> _Directive_
Write each line exactly, from the line that holds "none -> white 1x1 cone [219,97,261,166]" through the final line of the material, and no other line.

> _Source data_
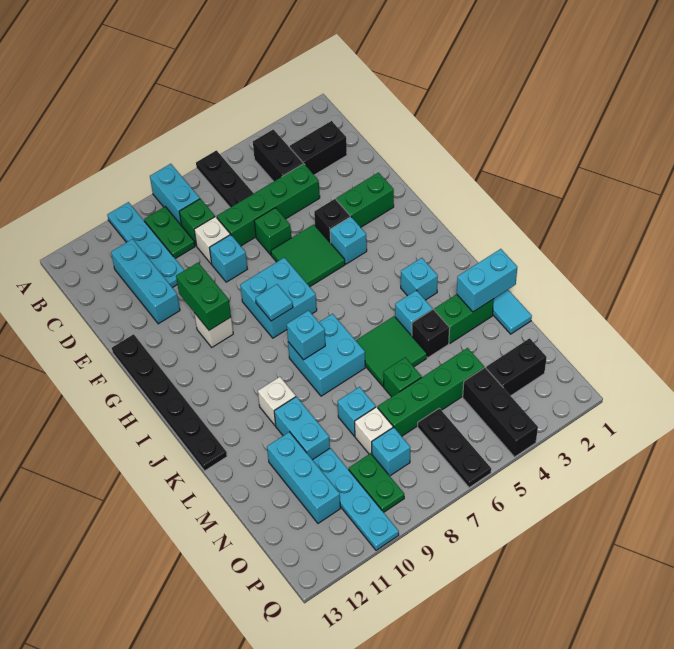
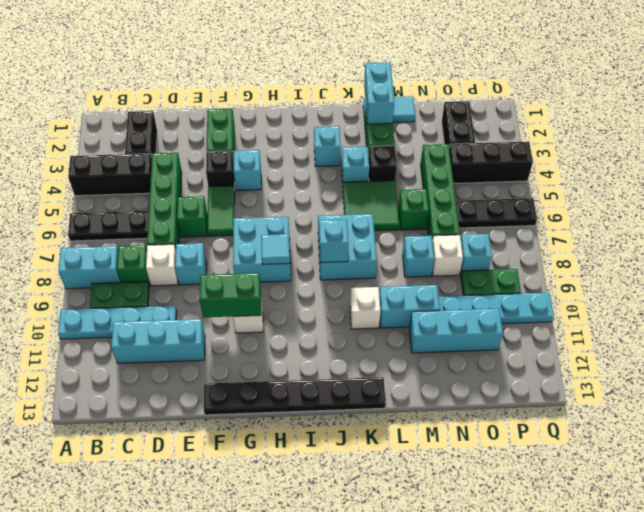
black 1x2 brick [253,129,303,182] -> black 1x3 brick [68,153,152,196]
green 2x2 tile [271,224,345,287] -> green 1x2 tile [207,186,235,236]

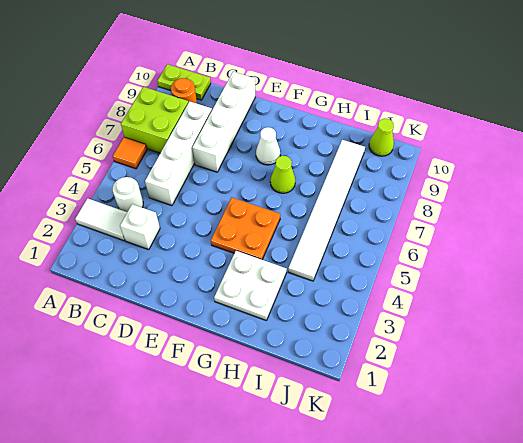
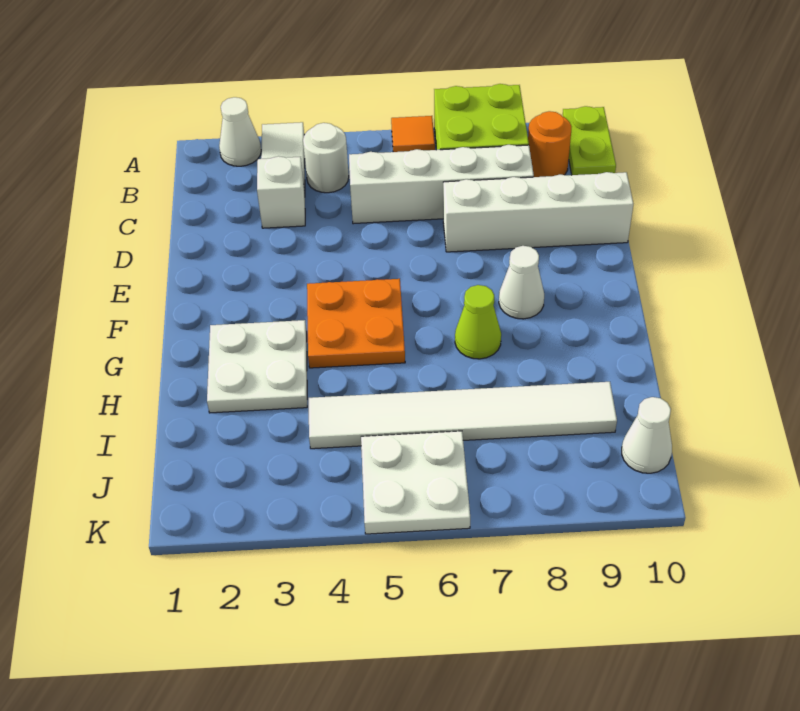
none -> white 1x1 cone [219,97,261,166]
none -> white 2x2 plate [361,431,470,534]
lime 1x1 cone [369,119,394,156] -> white 1x1 cone [622,397,672,473]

> _Answer section_
none -> white 1x1 cone [219,97,261,166]
none -> white 2x2 plate [361,431,470,534]
lime 1x1 cone [369,119,394,156] -> white 1x1 cone [622,397,672,473]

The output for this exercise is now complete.